▶ [What this task involves] What is needed is the number of lines below that contain the word "banana", with no other output.

▶ [Data to process]
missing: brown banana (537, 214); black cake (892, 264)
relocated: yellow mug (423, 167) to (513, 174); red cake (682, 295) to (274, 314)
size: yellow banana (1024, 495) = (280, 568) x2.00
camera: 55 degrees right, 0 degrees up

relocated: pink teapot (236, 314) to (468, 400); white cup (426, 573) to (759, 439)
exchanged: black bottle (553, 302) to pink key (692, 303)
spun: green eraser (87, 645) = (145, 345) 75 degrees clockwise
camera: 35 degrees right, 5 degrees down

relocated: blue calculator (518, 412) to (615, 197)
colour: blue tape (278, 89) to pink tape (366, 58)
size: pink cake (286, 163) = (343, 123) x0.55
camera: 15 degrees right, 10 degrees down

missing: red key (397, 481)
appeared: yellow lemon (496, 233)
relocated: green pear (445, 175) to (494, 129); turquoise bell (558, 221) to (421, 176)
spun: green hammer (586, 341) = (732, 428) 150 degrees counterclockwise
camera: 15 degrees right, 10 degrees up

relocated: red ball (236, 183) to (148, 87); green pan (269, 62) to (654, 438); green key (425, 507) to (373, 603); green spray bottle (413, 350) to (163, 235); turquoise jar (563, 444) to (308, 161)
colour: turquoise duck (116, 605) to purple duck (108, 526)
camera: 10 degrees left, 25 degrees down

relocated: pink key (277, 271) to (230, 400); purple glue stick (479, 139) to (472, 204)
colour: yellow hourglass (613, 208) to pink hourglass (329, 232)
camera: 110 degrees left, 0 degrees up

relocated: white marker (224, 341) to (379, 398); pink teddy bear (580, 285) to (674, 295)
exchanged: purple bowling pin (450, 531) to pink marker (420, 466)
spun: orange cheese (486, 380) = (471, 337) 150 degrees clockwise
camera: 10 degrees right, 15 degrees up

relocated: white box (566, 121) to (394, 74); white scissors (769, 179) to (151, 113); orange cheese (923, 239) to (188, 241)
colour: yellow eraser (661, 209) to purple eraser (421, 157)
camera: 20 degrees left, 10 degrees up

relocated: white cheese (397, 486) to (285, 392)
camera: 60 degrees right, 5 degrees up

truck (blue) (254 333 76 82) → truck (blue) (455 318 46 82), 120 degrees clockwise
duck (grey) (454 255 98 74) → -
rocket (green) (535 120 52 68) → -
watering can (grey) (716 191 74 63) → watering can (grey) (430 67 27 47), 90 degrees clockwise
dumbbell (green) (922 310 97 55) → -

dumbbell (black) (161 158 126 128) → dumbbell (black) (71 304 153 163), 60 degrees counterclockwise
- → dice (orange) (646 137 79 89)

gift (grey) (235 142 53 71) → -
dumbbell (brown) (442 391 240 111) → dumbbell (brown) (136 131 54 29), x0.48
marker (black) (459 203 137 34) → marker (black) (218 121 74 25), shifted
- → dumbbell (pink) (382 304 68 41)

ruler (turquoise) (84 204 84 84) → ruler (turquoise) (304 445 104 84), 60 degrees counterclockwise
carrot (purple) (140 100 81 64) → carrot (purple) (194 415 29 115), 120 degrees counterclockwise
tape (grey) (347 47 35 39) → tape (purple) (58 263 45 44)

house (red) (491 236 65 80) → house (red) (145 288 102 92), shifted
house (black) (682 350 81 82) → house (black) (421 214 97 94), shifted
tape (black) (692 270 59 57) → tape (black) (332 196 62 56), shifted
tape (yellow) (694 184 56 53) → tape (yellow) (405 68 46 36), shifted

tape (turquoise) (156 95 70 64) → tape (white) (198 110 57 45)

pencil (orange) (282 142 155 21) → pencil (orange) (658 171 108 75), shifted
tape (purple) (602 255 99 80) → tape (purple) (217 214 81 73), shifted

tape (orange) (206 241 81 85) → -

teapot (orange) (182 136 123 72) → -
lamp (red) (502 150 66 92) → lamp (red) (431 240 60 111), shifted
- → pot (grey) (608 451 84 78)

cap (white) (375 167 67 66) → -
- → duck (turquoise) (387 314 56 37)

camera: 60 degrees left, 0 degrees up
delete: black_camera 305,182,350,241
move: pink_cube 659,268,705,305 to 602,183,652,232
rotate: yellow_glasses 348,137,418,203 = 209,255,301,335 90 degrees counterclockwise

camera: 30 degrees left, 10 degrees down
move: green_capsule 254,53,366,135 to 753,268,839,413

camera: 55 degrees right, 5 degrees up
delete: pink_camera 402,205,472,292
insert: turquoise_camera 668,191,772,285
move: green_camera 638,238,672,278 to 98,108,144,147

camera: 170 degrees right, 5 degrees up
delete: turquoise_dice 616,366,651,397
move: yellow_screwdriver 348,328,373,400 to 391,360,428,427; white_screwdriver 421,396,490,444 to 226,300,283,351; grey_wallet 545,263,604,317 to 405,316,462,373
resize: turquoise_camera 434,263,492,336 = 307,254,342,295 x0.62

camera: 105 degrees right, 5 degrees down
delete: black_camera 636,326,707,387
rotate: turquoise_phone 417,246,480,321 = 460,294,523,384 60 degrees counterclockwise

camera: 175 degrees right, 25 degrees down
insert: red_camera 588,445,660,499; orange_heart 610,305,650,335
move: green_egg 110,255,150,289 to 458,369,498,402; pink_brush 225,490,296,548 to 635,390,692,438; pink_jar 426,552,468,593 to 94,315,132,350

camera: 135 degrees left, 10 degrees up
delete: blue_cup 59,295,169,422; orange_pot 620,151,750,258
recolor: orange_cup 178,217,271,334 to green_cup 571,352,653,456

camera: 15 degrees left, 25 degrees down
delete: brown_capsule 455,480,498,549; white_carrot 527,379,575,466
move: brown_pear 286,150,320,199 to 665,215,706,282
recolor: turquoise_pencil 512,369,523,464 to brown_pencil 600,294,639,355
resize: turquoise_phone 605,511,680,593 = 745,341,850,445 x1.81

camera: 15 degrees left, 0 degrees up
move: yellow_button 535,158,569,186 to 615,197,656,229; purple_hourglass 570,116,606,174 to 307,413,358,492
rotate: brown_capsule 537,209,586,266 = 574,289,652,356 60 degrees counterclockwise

▶ [Reply to the exercise] 2